[What is required] From the records below, please return each line that holds the word "gedusumi".

::: Stored data :::

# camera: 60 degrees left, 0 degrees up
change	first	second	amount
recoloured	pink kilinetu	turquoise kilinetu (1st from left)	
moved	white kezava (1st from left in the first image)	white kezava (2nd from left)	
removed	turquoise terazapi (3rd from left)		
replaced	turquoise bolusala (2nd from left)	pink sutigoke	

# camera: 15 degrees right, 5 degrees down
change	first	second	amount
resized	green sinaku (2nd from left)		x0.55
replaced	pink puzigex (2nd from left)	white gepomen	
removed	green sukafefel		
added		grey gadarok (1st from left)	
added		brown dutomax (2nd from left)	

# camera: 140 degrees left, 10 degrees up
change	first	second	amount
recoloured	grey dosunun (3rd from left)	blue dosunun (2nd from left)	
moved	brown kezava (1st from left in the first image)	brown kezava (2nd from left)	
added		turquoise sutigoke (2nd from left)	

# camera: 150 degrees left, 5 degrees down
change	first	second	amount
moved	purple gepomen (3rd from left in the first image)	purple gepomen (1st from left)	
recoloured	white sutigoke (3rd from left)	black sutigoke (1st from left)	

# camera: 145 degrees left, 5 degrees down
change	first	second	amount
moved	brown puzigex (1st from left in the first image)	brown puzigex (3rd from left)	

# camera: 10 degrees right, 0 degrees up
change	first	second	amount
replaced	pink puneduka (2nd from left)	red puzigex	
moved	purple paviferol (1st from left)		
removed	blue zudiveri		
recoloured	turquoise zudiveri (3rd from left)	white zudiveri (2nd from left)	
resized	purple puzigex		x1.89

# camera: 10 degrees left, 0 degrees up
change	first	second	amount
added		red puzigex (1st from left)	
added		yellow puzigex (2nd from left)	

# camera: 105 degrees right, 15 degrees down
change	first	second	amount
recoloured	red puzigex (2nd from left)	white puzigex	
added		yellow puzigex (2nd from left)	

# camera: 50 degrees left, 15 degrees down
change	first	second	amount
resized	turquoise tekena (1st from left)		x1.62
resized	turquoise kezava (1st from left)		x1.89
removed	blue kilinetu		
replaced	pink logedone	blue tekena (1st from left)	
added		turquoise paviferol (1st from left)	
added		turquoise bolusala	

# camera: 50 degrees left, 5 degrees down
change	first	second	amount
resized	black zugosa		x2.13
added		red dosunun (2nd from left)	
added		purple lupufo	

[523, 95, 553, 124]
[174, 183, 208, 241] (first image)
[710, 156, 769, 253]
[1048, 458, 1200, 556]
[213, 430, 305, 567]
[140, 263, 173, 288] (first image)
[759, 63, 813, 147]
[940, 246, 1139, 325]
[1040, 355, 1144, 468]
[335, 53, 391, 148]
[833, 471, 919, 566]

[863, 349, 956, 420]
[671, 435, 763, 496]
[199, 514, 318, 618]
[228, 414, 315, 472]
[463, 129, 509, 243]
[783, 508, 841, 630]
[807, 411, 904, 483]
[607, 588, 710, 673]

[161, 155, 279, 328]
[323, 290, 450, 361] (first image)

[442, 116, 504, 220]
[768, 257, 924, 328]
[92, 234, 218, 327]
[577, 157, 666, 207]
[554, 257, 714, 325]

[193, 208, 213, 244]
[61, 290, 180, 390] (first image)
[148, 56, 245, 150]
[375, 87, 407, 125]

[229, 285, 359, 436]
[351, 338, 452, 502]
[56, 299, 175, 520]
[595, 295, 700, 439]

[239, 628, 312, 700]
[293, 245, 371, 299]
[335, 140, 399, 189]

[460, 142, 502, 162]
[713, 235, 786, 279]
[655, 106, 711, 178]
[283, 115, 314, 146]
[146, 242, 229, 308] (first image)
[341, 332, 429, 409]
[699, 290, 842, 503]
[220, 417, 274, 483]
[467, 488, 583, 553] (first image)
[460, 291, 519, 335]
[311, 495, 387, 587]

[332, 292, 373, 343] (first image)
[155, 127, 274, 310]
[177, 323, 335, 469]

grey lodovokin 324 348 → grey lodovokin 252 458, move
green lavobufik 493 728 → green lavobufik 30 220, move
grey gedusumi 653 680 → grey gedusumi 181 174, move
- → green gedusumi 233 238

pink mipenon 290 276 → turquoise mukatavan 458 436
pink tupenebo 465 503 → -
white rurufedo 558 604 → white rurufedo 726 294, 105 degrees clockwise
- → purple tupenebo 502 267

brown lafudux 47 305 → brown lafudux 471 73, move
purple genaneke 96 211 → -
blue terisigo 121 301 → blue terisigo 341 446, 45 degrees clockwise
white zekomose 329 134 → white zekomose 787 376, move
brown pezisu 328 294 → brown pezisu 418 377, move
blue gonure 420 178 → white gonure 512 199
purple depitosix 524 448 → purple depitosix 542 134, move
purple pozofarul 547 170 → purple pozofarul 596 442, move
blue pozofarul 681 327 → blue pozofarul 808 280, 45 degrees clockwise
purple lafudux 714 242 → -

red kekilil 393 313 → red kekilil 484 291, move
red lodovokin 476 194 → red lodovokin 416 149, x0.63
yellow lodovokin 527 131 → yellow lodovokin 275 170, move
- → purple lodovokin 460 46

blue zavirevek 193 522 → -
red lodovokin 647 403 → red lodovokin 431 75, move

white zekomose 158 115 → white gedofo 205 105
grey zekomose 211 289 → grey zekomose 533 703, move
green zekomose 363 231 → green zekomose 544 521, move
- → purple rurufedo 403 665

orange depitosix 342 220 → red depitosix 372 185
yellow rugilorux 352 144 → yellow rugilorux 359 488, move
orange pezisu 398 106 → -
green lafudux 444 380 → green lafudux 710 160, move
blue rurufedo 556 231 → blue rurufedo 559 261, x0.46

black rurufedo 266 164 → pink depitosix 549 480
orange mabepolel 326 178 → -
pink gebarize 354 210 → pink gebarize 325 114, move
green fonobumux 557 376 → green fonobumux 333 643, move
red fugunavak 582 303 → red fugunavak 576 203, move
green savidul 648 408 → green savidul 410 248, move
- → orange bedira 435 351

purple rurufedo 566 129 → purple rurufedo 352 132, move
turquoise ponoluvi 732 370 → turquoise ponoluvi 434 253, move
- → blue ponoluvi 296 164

:::

[Solved problem]
grey gedusumi 653 680 → grey gedusumi 181 174, move
- → green gedusumi 233 238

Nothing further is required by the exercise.